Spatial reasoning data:
—————
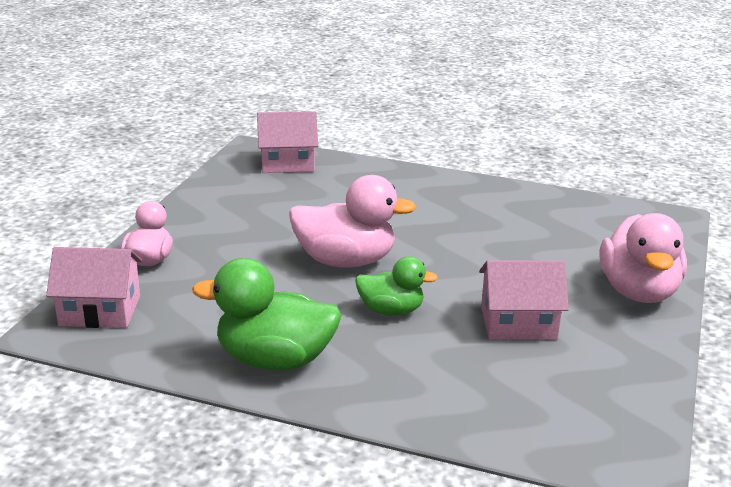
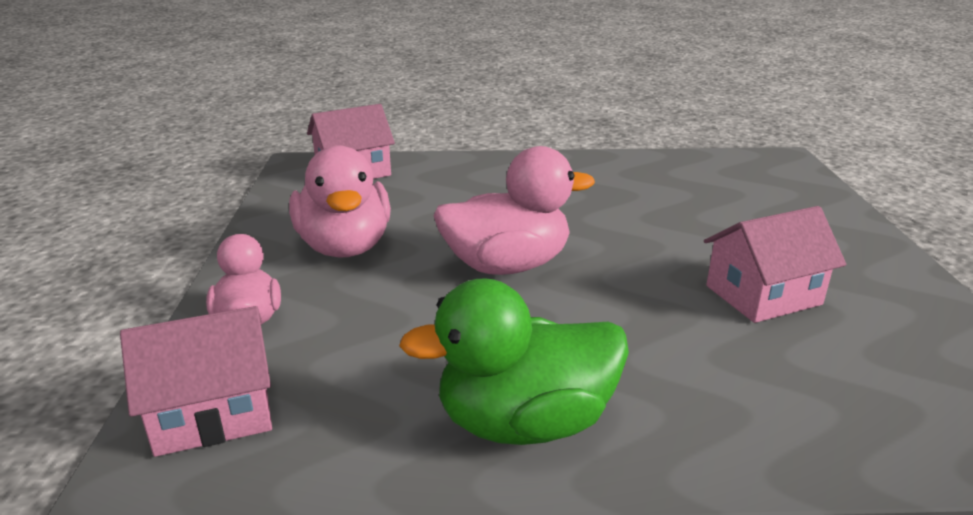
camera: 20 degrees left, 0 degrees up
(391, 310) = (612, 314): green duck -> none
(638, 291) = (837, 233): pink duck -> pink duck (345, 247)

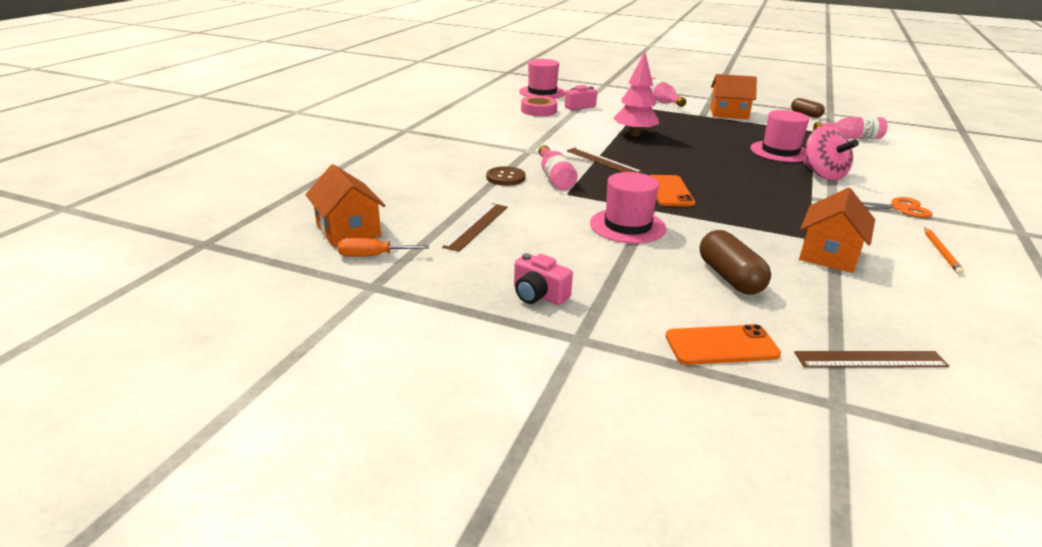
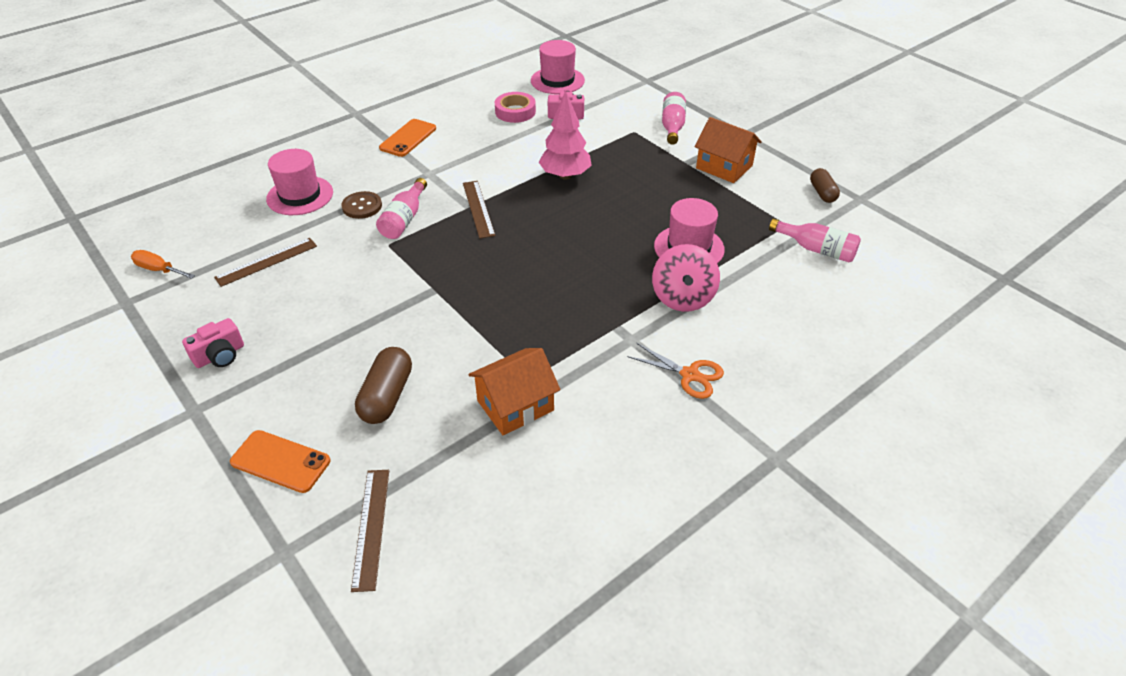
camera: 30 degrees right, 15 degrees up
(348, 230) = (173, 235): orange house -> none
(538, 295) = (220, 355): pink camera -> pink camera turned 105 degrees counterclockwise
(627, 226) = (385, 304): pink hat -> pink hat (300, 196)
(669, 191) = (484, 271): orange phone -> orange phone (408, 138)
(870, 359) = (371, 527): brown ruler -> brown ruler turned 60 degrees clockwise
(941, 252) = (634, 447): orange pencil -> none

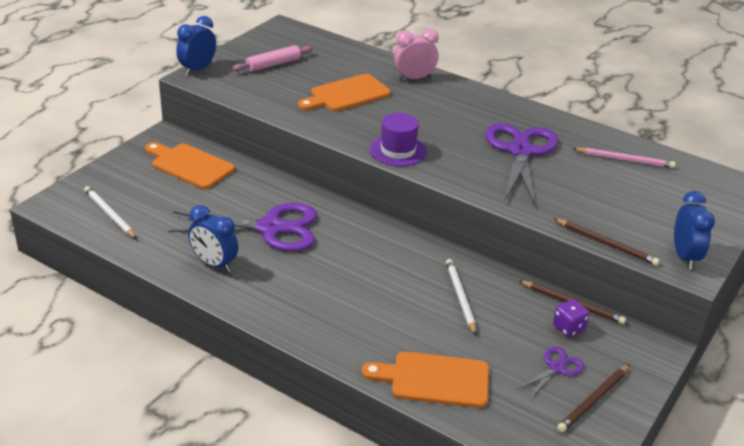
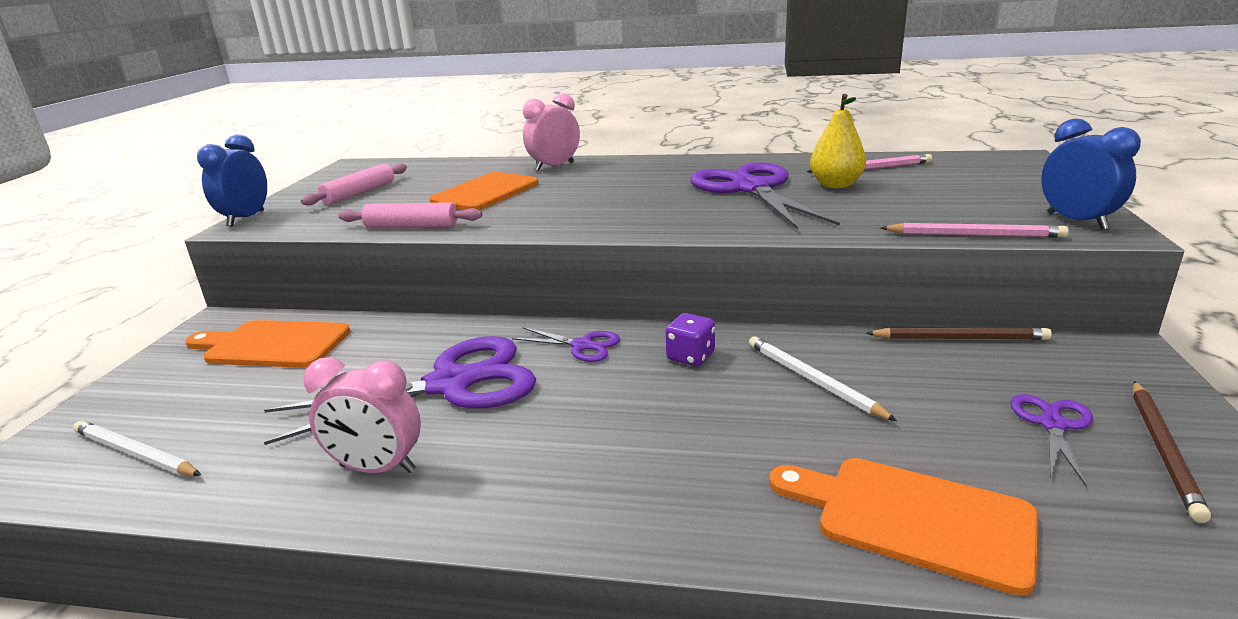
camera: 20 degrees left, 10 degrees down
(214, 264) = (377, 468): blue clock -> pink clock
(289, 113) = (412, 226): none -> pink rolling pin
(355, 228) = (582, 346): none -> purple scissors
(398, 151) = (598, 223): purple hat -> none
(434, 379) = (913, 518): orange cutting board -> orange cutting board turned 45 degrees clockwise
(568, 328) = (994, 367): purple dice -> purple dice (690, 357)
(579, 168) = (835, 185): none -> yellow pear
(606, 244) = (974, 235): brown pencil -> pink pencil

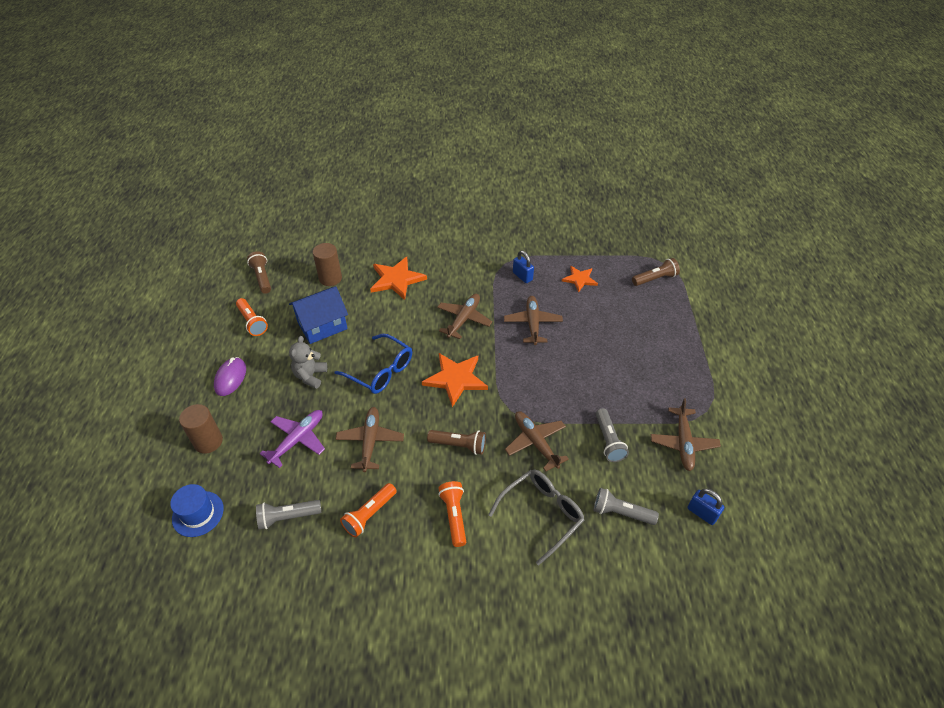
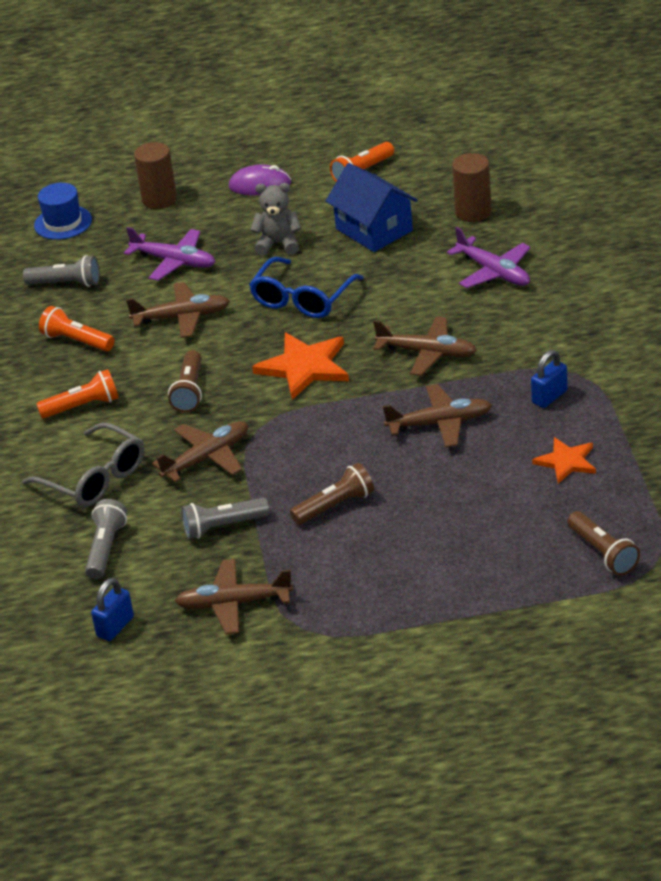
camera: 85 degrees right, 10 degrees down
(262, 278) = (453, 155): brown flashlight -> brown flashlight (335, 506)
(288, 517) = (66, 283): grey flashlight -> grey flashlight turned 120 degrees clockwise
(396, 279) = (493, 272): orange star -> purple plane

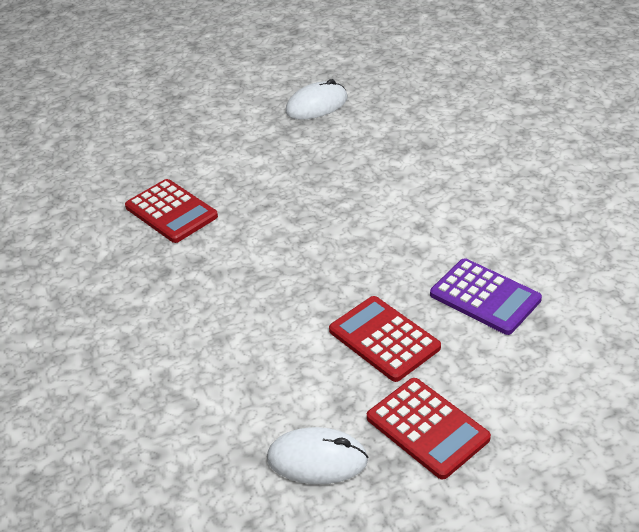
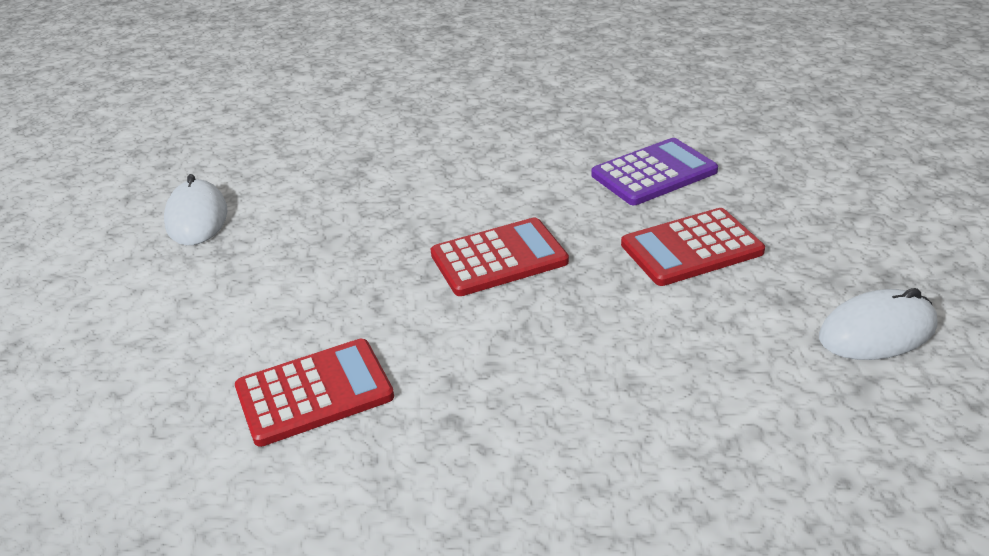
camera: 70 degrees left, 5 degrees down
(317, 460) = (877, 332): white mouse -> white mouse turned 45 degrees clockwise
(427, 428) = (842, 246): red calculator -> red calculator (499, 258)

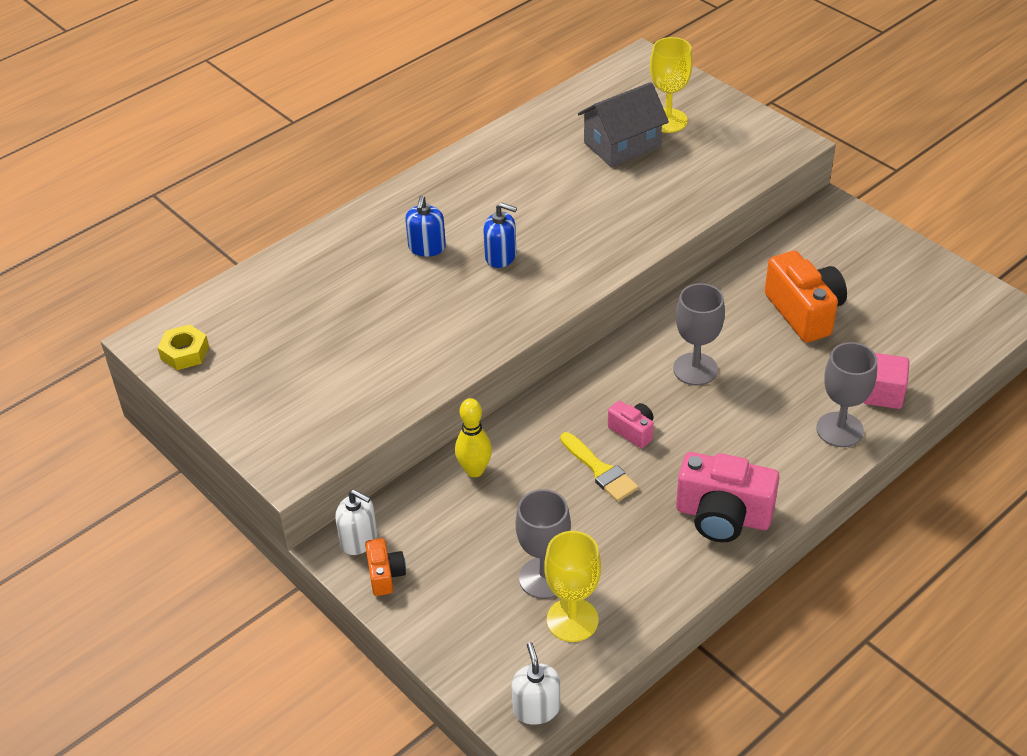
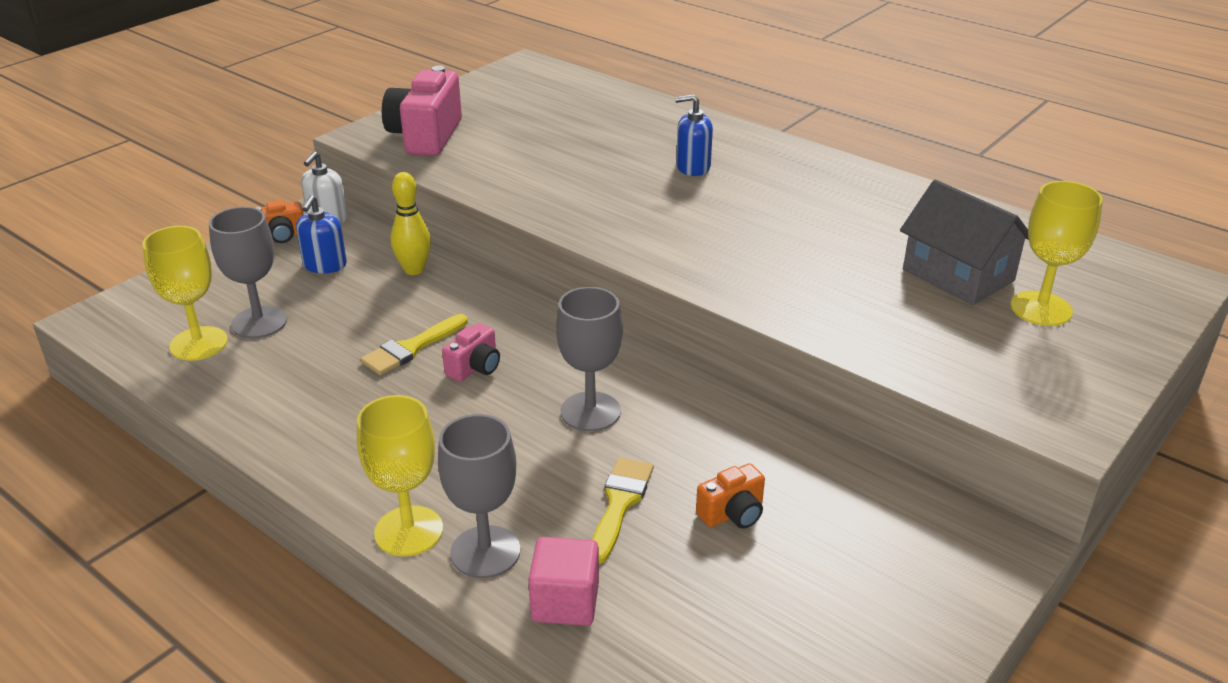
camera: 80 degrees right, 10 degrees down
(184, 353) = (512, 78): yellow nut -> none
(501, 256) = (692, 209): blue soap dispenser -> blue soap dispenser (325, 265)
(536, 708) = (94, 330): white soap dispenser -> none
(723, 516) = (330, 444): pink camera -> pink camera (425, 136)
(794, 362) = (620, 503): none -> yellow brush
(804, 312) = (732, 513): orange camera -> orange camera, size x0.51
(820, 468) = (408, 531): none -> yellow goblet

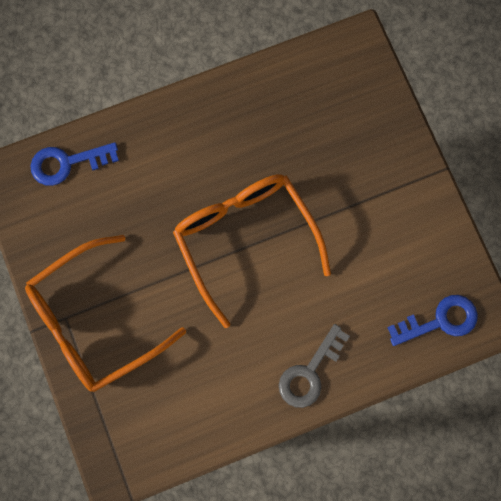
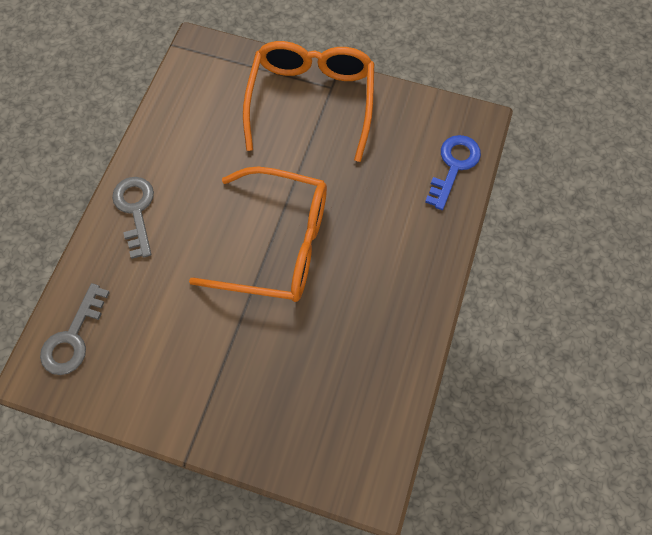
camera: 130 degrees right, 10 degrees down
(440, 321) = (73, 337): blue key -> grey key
—————
Your objective:
Give again, word for word, only the lines that run from the top of the data above through the line with "(348, 230) = (173, 235): orange house -> none". Drop the pictures.

Your response:
camera: 20 degrees left, 0 degrees up
(391, 310) = (612, 314): green duck -> none
(638, 291) = (837, 233): pink duck -> pink duck (345, 247)

camera: 30 degrees right, 15 degrees up
(348, 230) = (173, 235): orange house -> none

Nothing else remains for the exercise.